(Coordinate-based change listings)
__________________________________________________

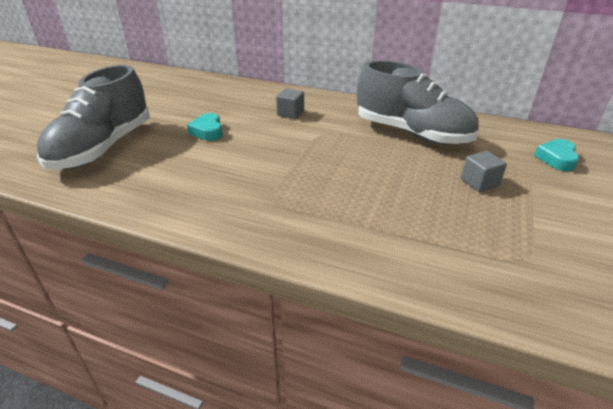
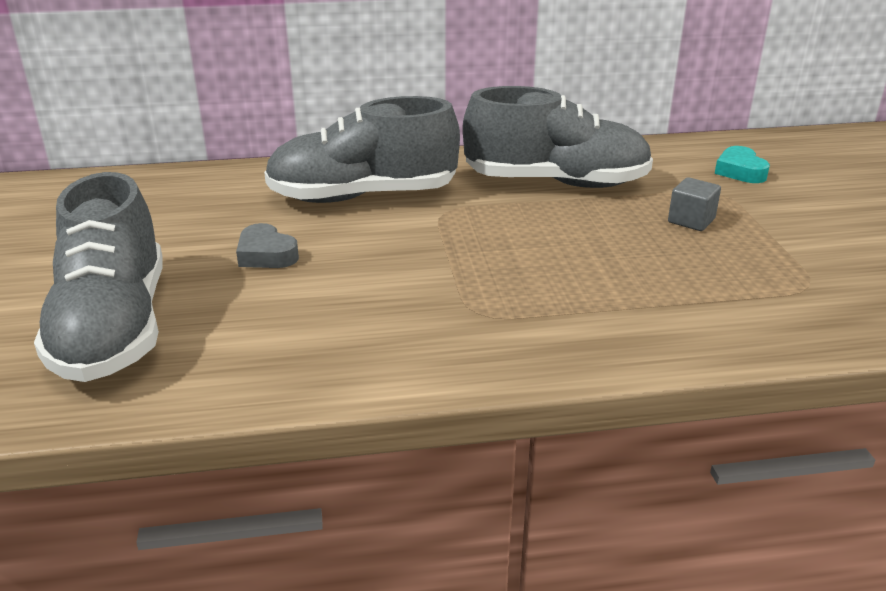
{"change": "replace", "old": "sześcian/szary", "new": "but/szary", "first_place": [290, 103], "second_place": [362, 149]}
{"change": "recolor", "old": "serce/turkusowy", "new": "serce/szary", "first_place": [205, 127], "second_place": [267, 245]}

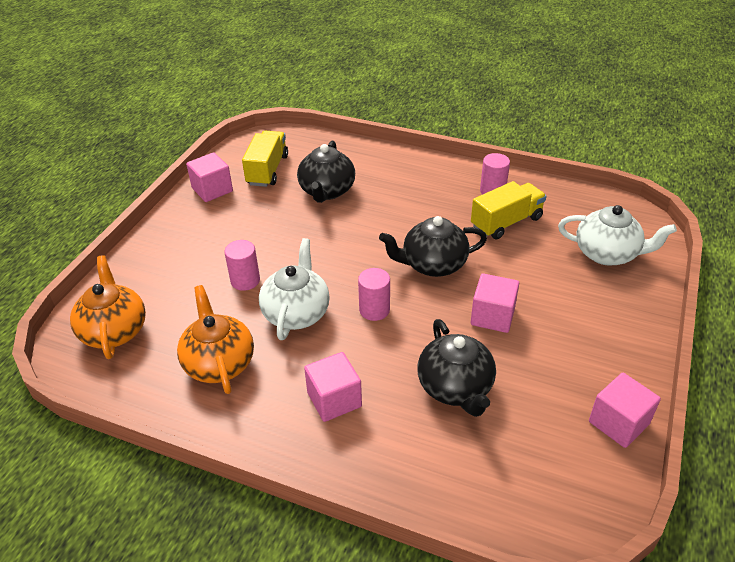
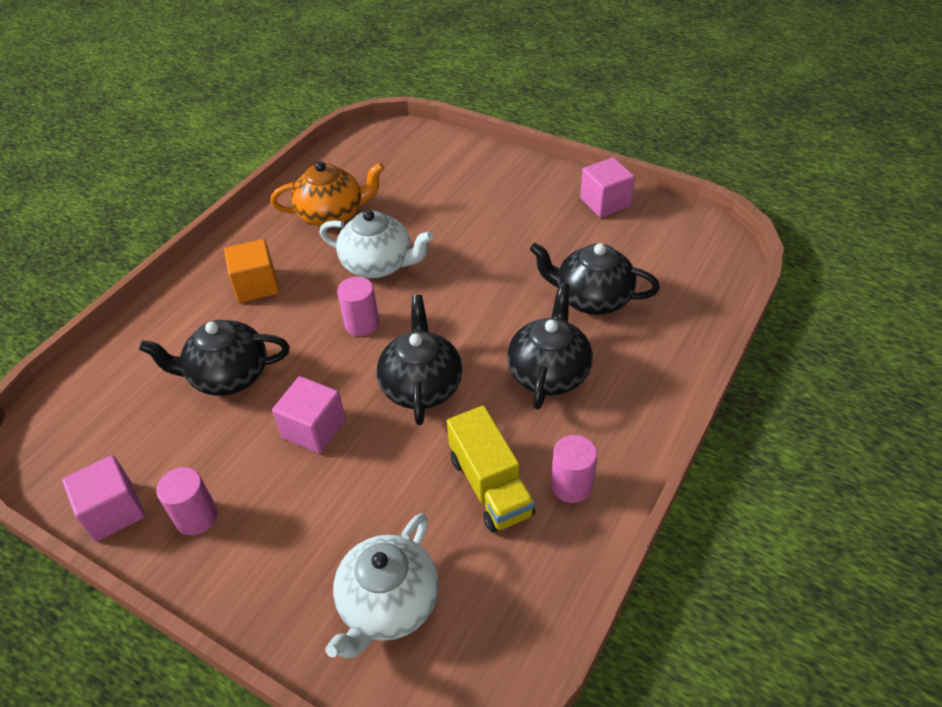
{"change": "delete", "old": "imbryk/pomarańczowy", "first_place": [108, 307]}
{"change": "delete", "old": "ciężarówka/żółty", "first_place": [265, 159]}
{"change": "insert", "new": "imbryk/czarny", "second_place": [550, 346]}
{"change": "move", "old": "walec/różowy", "first_place": [242, 265], "second_place": [186, 501]}
{"change": "recolor", "old": "sześcian/różowy", "new": "sześcian/pomarańczowy", "first_place": [333, 387], "second_place": [251, 271]}

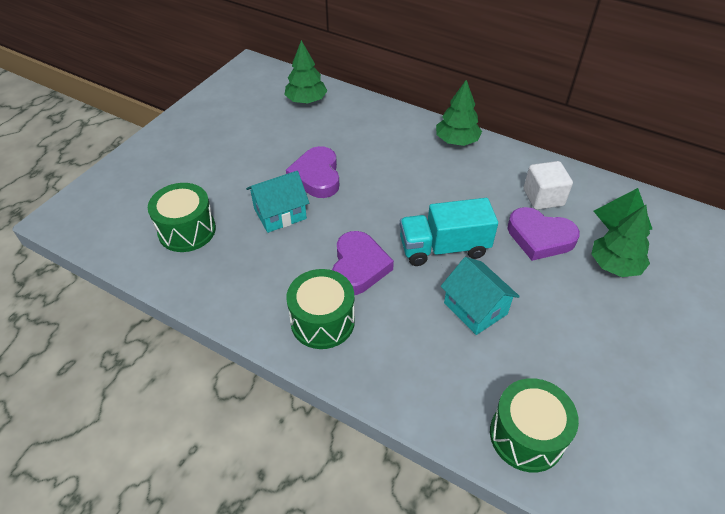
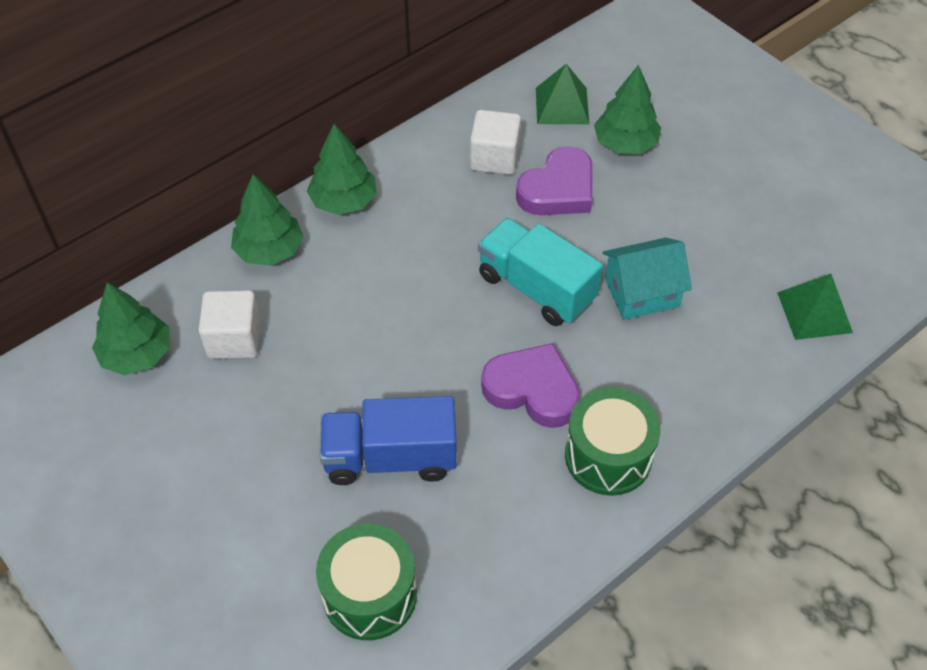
{"change": "delete", "old": "serce/fioletowy", "first_place": [312, 172]}
{"change": "insert", "new": "sześcian/biały", "second_place": [230, 324]}
{"change": "insert", "new": "drzewko/zielony", "second_place": [267, 220]}
{"change": "replace", "old": "domek/turkusowy", "new": "ciężarówka/niebieski", "first_place": [277, 202], "second_place": [388, 440]}
{"change": "replace", "old": "bęben/zielony", "new": "piramida/zielony", "first_place": [534, 425], "second_place": [815, 307]}
{"change": "rotate", "old": "ciężarówka/turkusowy", "first_place": [449, 232], "second_place": [540, 272], "degrees": 120}

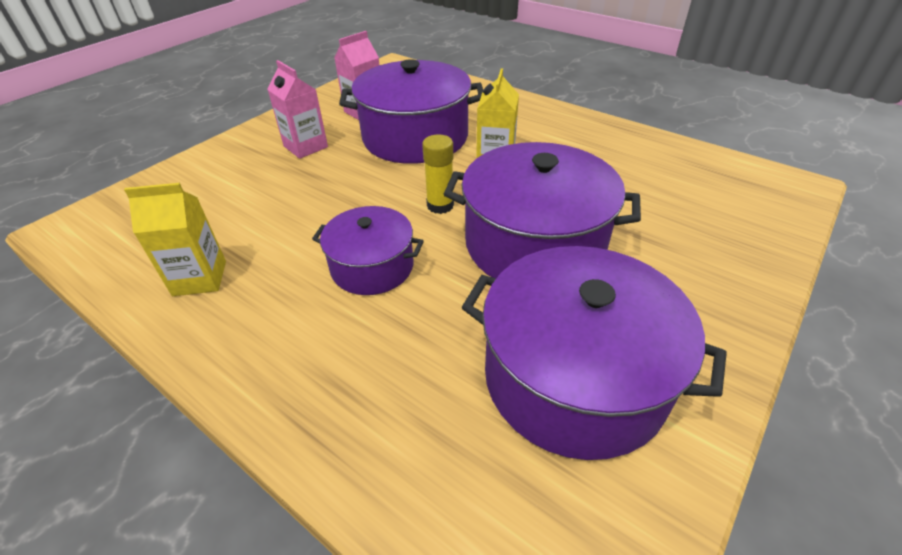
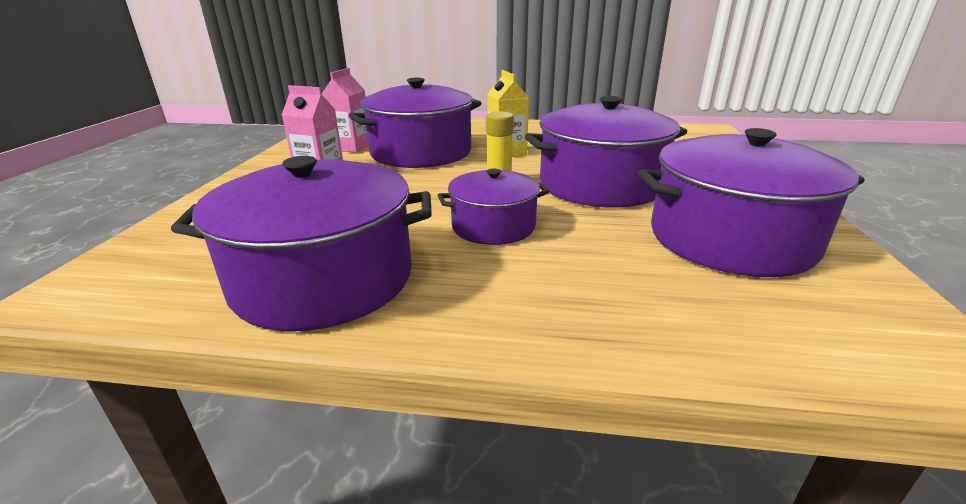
{"change": "replace", "old": "karton mleka/żółty", "new": "garnek/fioletowy", "first_place": [175, 239], "second_place": [301, 243]}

__________________________________________________

**What you will do**
Please output each line above exactly and omit all images.

**Task output**
{"change": "replace", "old": "sześcian/szary", "new": "but/szary", "first_place": [290, 103], "second_place": [362, 149]}
{"change": "recolor", "old": "serce/turkusowy", "new": "serce/szary", "first_place": [205, 127], "second_place": [267, 245]}

{"change": "delete", "old": "imbryk/pomarańczowy", "first_place": [108, 307]}
{"change": "delete", "old": "ciężarówka/żółty", "first_place": [265, 159]}
{"change": "insert", "new": "imbryk/czarny", "second_place": [550, 346]}
{"change": "move", "old": "walec/różowy", "first_place": [242, 265], "second_place": [186, 501]}
{"change": "recolor", "old": "sześcian/różowy", "new": "sześcian/pomarańczowy", "first_place": [333, 387], "second_place": [251, 271]}

{"change": "delete", "old": "serce/fioletowy", "first_place": [312, 172]}
{"change": "insert", "new": "sześcian/biały", "second_place": [230, 324]}
{"change": "insert", "new": "drzewko/zielony", "second_place": [267, 220]}
{"change": "replace", "old": "domek/turkusowy", "new": "ciężarówka/niebieski", "first_place": [277, 202], "second_place": [388, 440]}
{"change": "replace", "old": "bęben/zielony", "new": "piramida/zielony", "first_place": [534, 425], "second_place": [815, 307]}
{"change": "rotate", "old": "ciężarówka/turkusowy", "first_place": [449, 232], "second_place": [540, 272], "degrees": 120}

{"change": "replace", "old": "karton mleka/żółty", "new": "garnek/fioletowy", "first_place": [175, 239], "second_place": [301, 243]}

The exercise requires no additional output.